▸ Data extracted from a collection
+---+
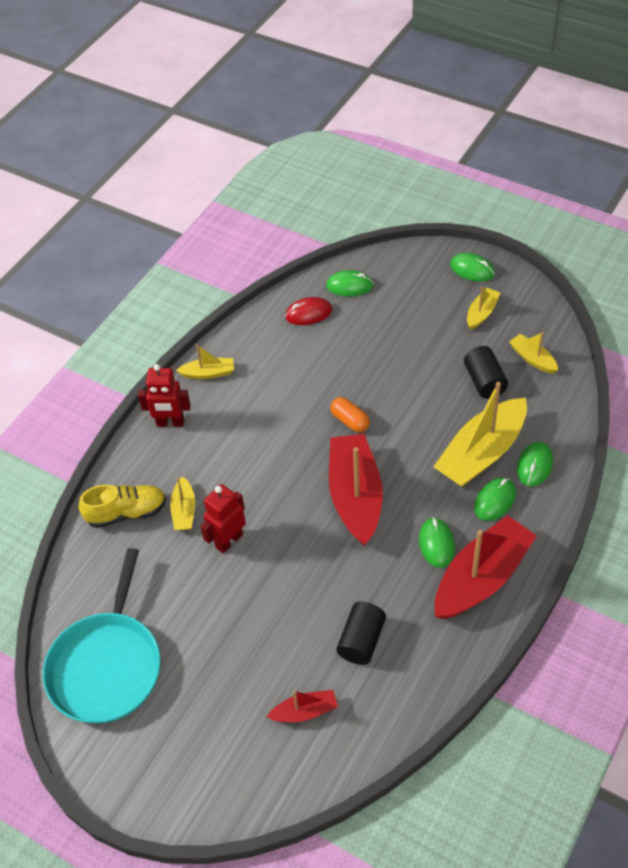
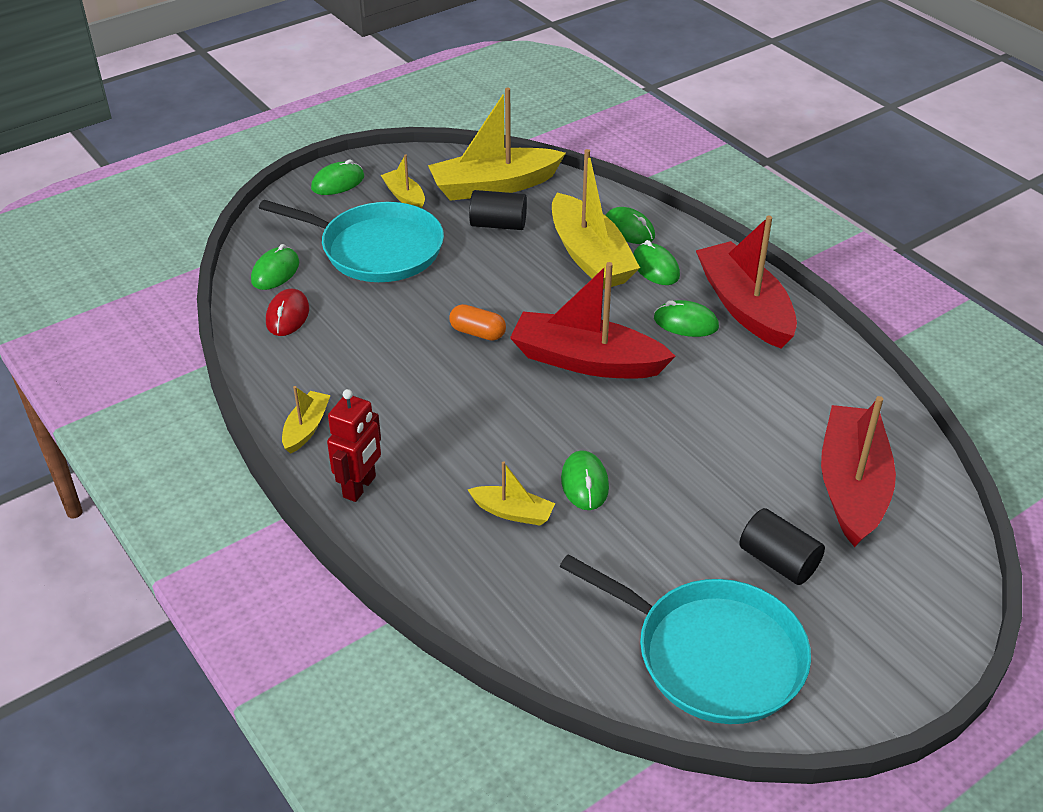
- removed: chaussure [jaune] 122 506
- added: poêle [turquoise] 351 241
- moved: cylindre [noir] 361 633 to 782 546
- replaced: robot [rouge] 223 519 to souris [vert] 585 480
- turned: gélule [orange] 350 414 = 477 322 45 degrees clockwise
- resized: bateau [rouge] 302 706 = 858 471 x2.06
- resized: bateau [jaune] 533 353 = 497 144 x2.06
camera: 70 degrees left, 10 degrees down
+---+
Write out nothing but the lines from the start of the data through the line with "- turned: gélule". Leave out the pictures.

- removed: chaussure [jaune] 122 506
- added: poêle [turquoise] 351 241
- moved: cylindre [noir] 361 633 to 782 546
- replaced: robot [rouge] 223 519 to souris [vert] 585 480
- turned: gélule [orange] 350 414 = 477 322 45 degrees clockwise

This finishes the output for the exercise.